● **WHAT YOU SHOULD DO**:
The span to repeat in the listing below runs from the line containing "D203: diode (A" to the line containing "Q201: NMOS (G", inclusive. Repeat it exactly, and only it.

● **AVAILABLE DATA**:

• • • • • • •

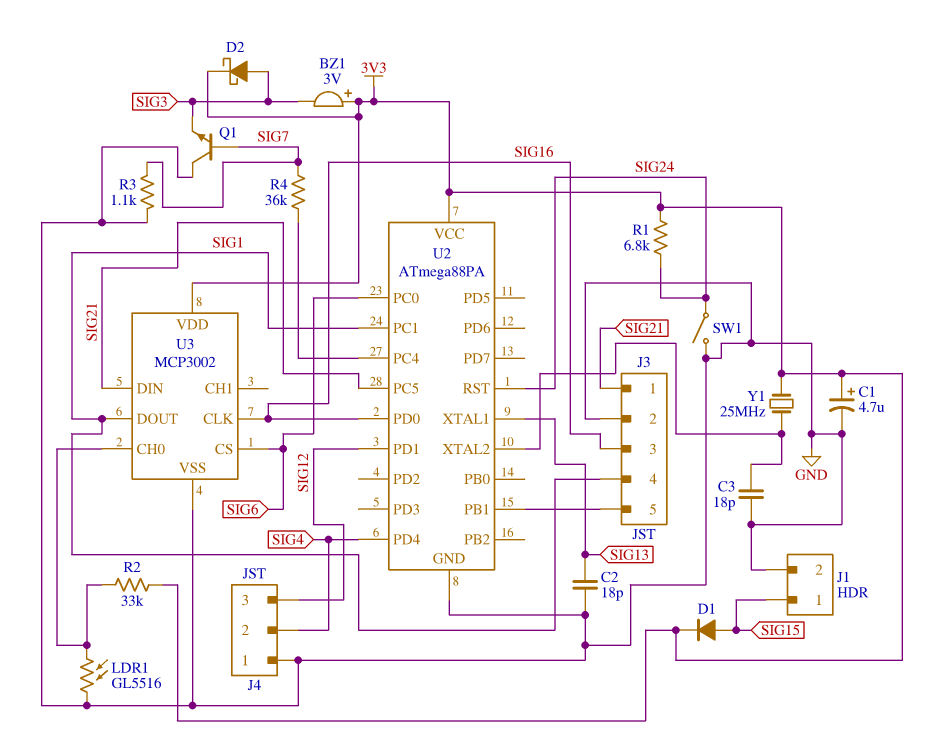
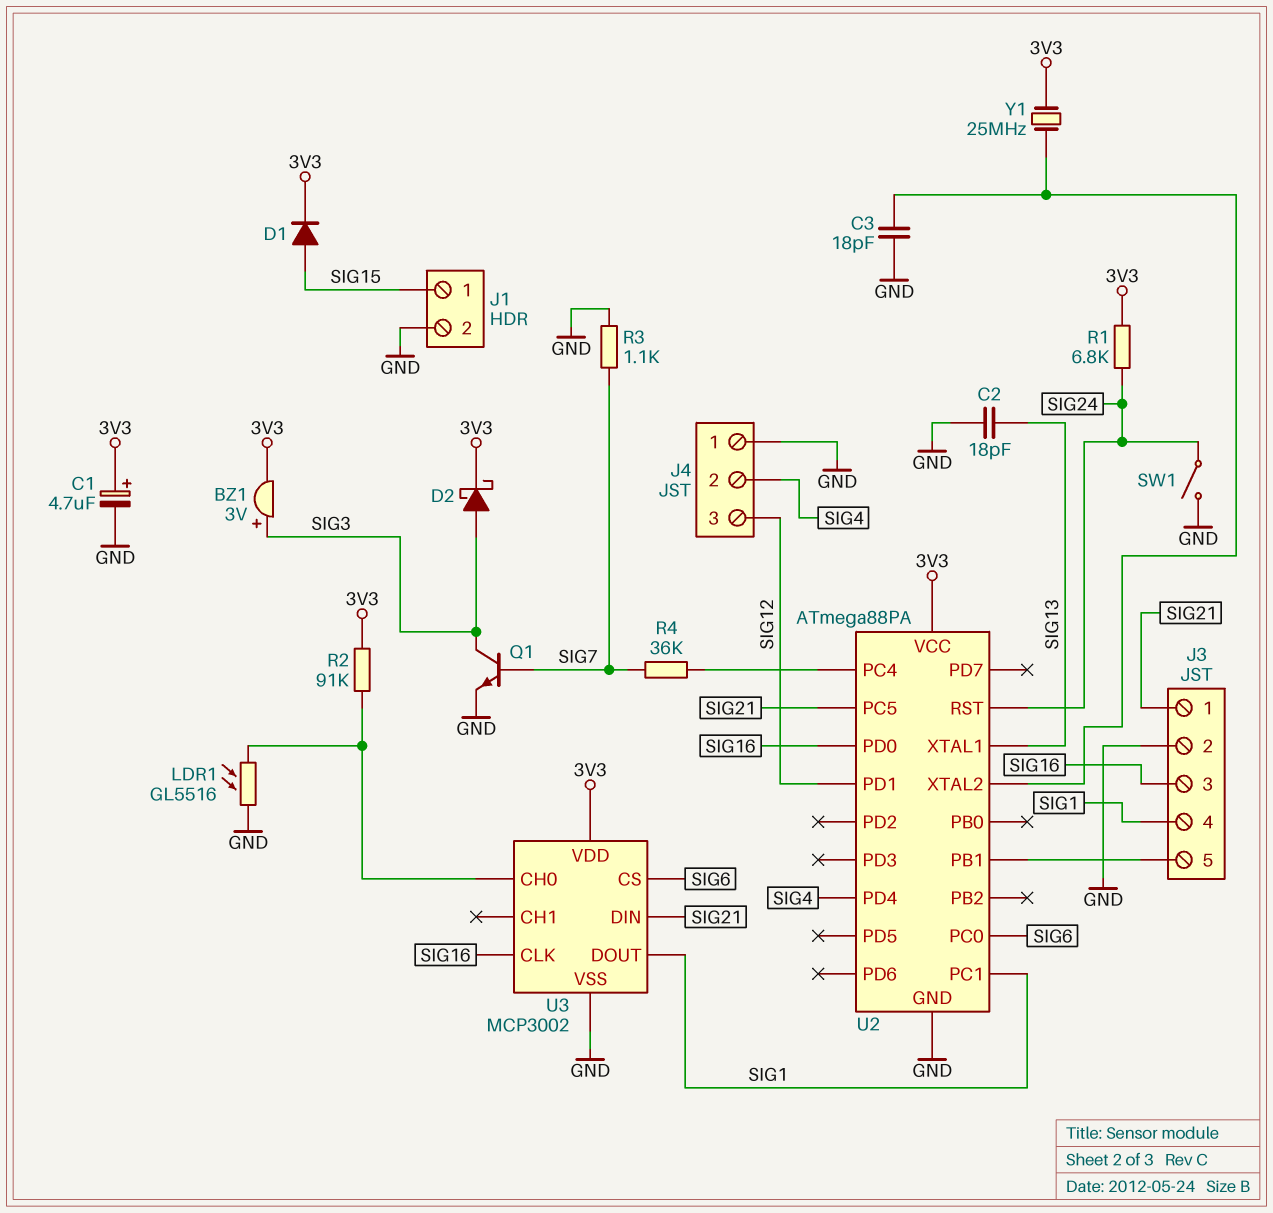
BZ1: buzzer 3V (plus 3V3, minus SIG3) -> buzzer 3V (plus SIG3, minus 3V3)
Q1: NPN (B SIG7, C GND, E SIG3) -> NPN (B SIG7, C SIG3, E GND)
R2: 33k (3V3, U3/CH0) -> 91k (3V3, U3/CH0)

• • • • • • •

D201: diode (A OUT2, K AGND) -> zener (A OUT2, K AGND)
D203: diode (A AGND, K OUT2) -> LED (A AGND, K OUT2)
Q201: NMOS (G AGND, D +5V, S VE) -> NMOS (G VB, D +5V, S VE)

• • • • • • •

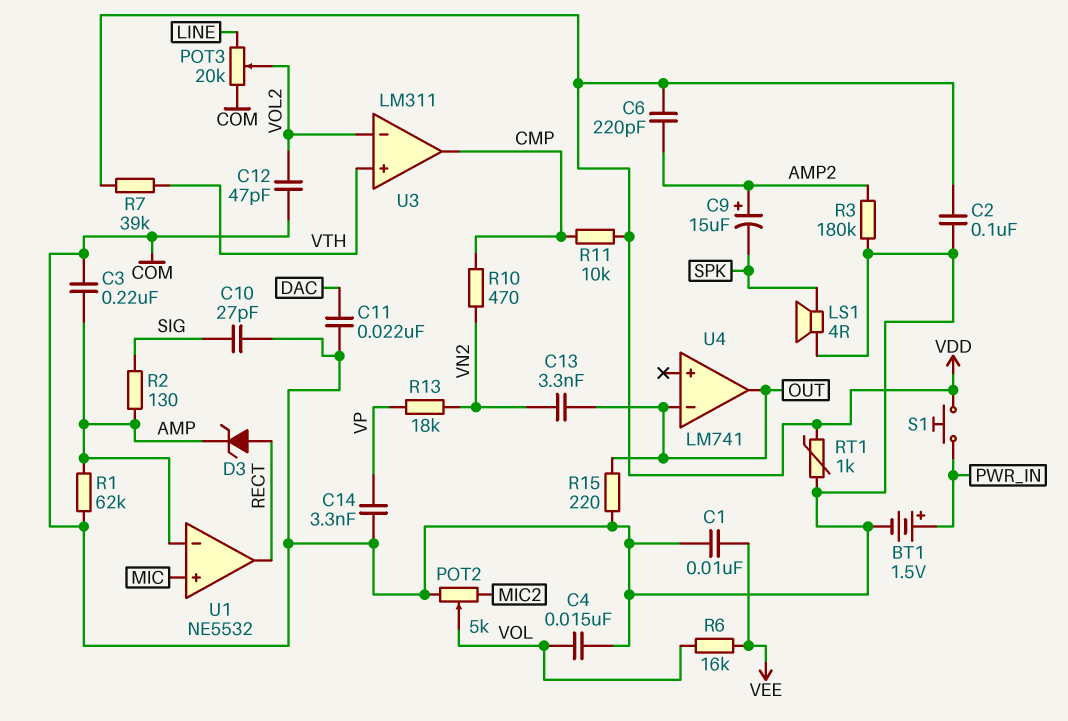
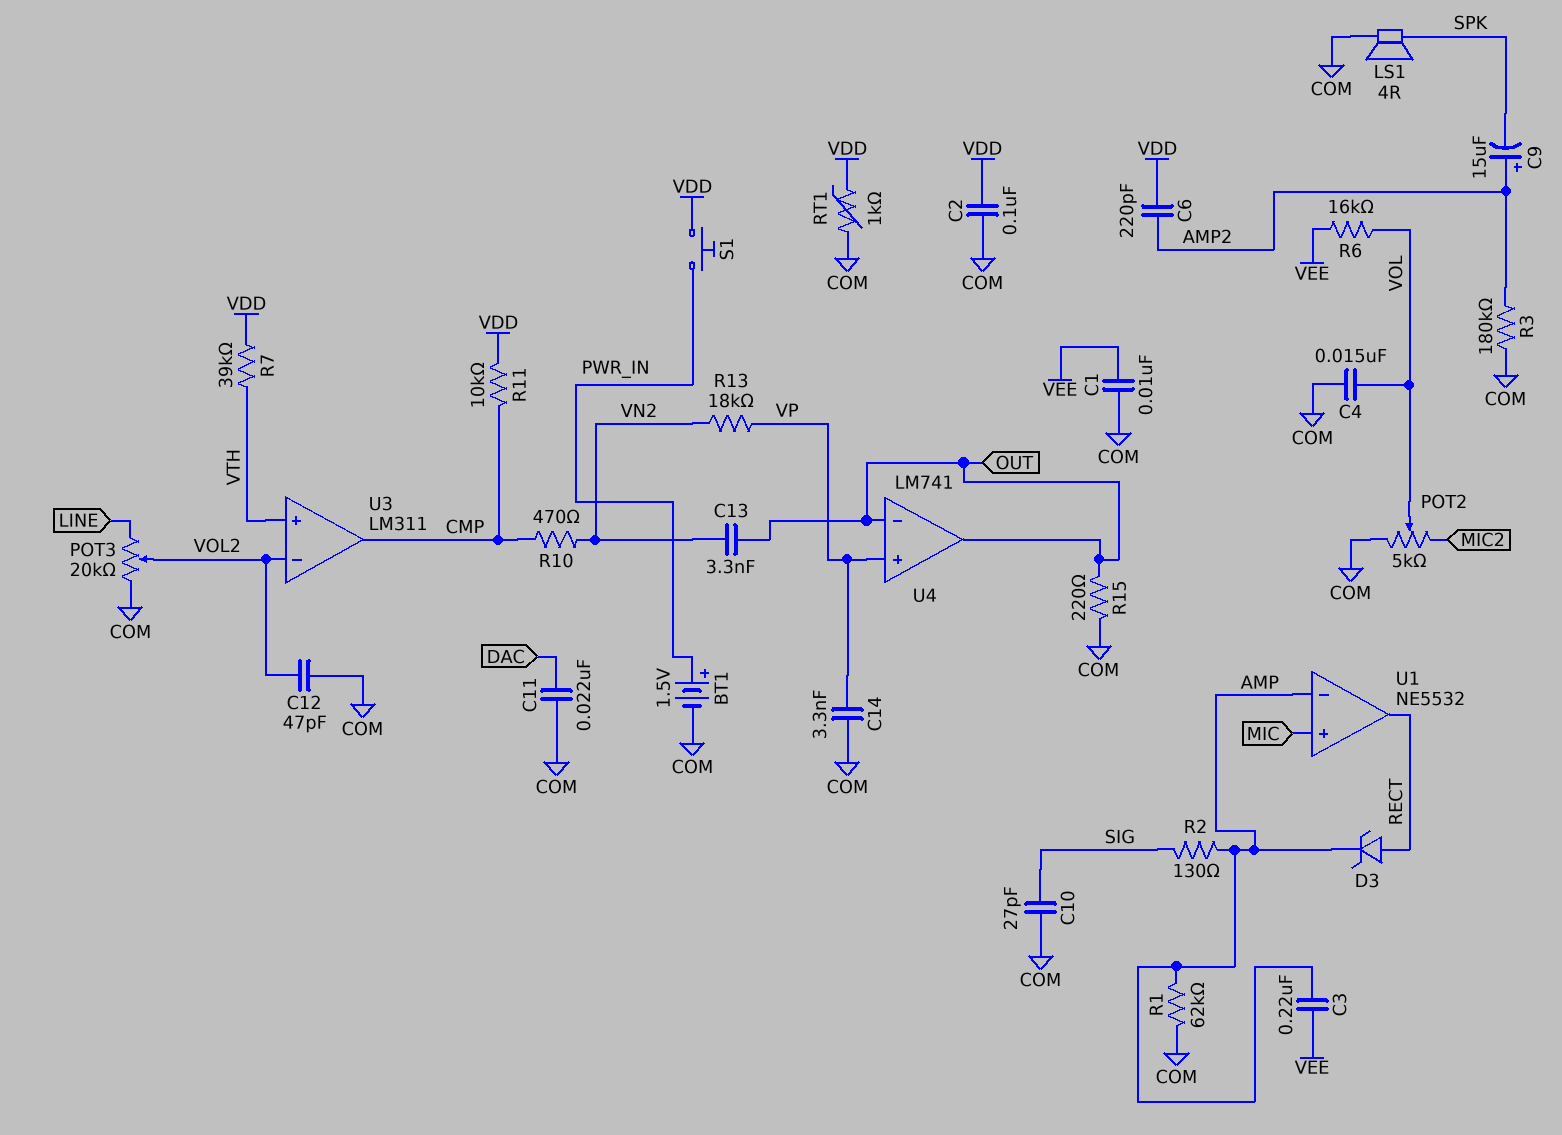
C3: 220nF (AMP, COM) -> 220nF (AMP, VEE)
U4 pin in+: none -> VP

• • • • • • •

● **EXERCISE SOLUTION**:
D203: diode (A AGND, K OUT2) -> LED (A AGND, K OUT2)
Q201: NMOS (G AGND, D +5V, S VE) -> NMOS (G VB, D +5V, S VE)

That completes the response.